» Exercise details
This calls for a word-for-word copy of all the data, with each picture removed.

#####

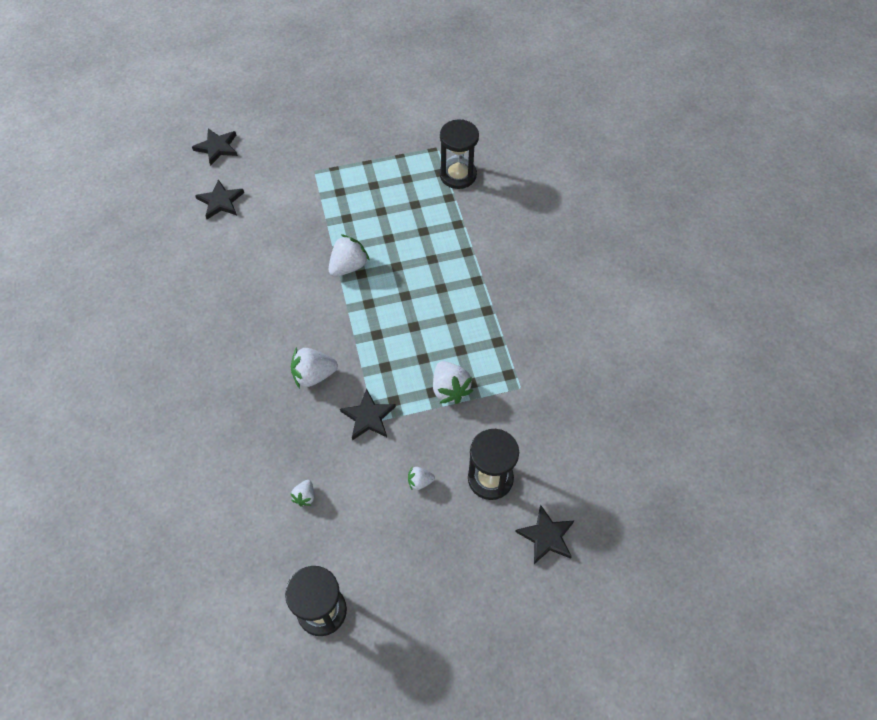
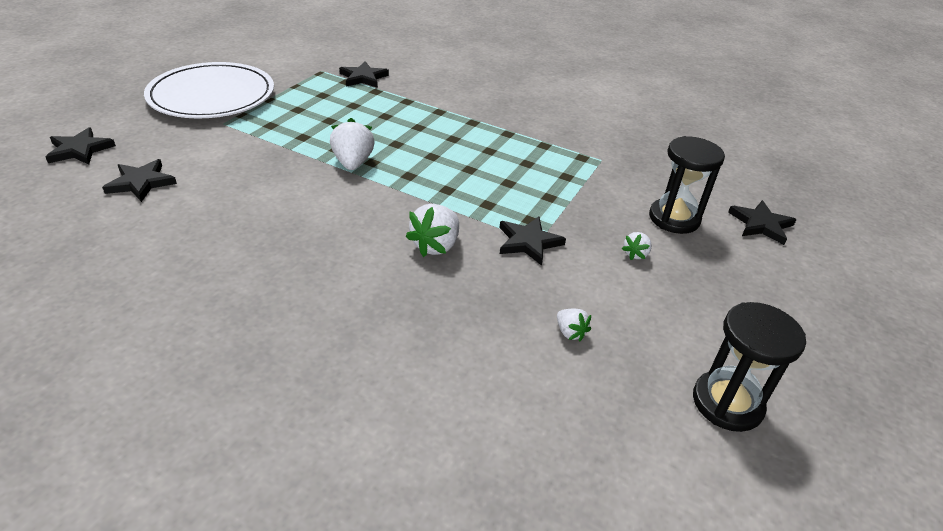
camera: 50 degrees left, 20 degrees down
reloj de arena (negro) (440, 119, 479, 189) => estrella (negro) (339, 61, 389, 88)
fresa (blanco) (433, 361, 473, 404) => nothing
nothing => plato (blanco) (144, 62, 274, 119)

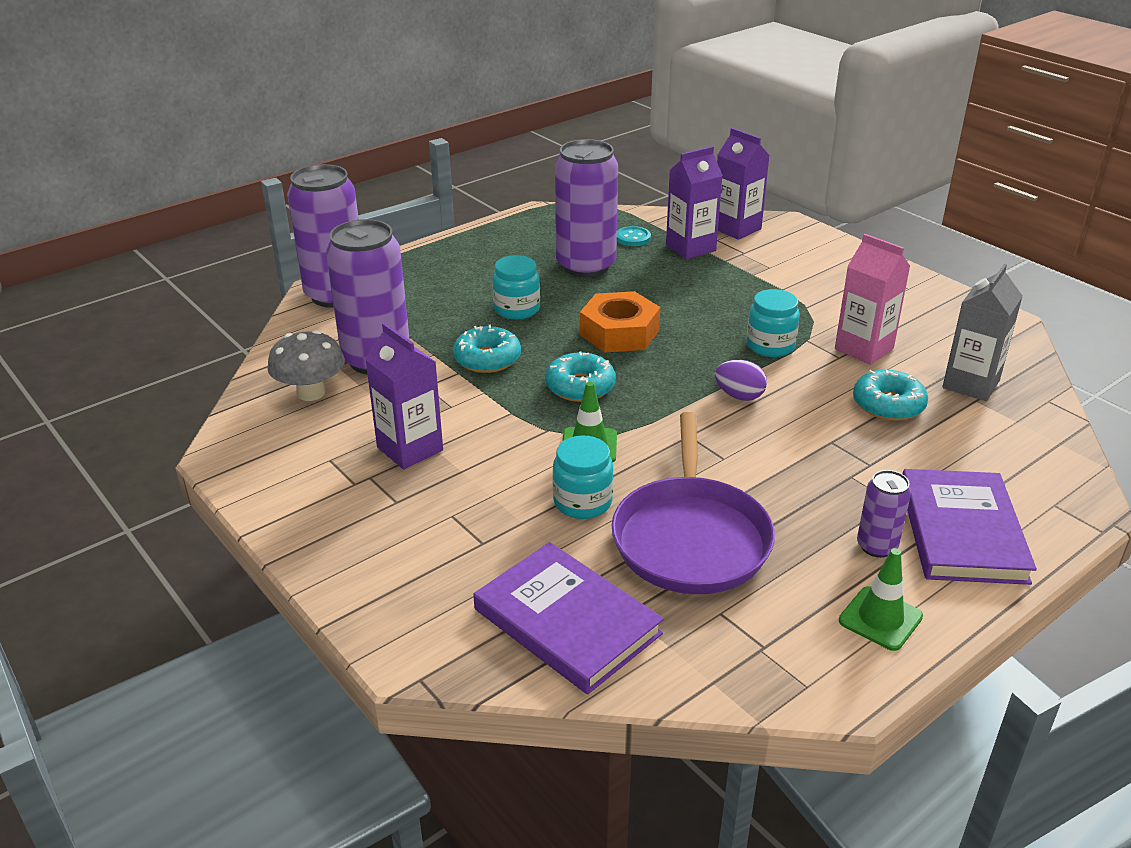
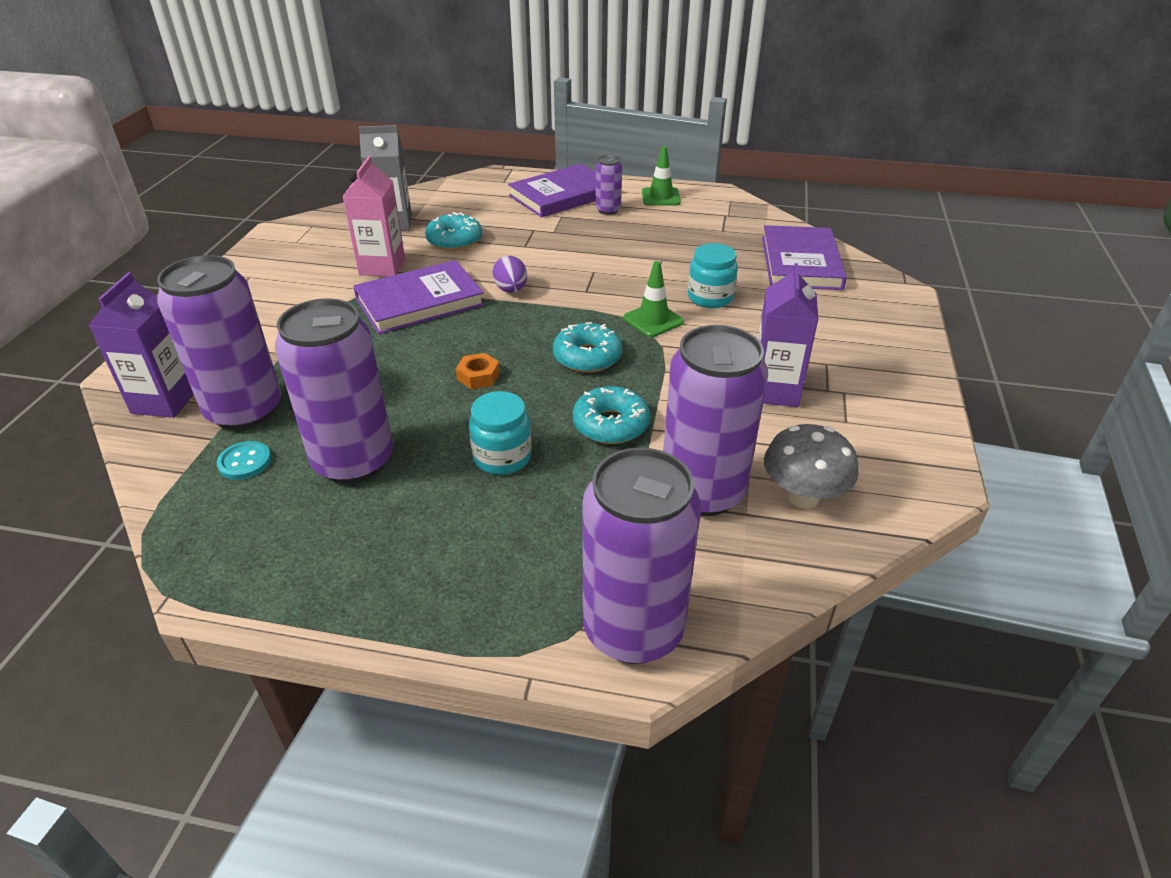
camera: 130 degrees left, 5 degrees up
cartón de leche (morado) (666, 146, 723, 259) => lata (morado) (157, 255, 281, 430)
tarro (turquesa) (746, 289, 800, 357) => libro (morado) (353, 260, 485, 334)
tuerca (naranja) (580, 291, 660, 352) => tuerca (naranja) (456, 353, 500, 389), x0.49
sartén (morado) (612, 412, 775, 594) => nothing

#####

» Solution
camera: 50 degrees left, 20 degrees down
reloj de arena (negro) (440, 119, 479, 189) => estrella (negro) (339, 61, 389, 88)
fresa (blanco) (433, 361, 473, 404) => nothing
nothing => plato (blanco) (144, 62, 274, 119)

camera: 130 degrees left, 5 degrees up
cartón de leche (morado) (666, 146, 723, 259) => lata (morado) (157, 255, 281, 430)
tarro (turquesa) (746, 289, 800, 357) => libro (morado) (353, 260, 485, 334)
tuerca (naranja) (580, 291, 660, 352) => tuerca (naranja) (456, 353, 500, 389), x0.49
sartén (morado) (612, 412, 775, 594) => nothing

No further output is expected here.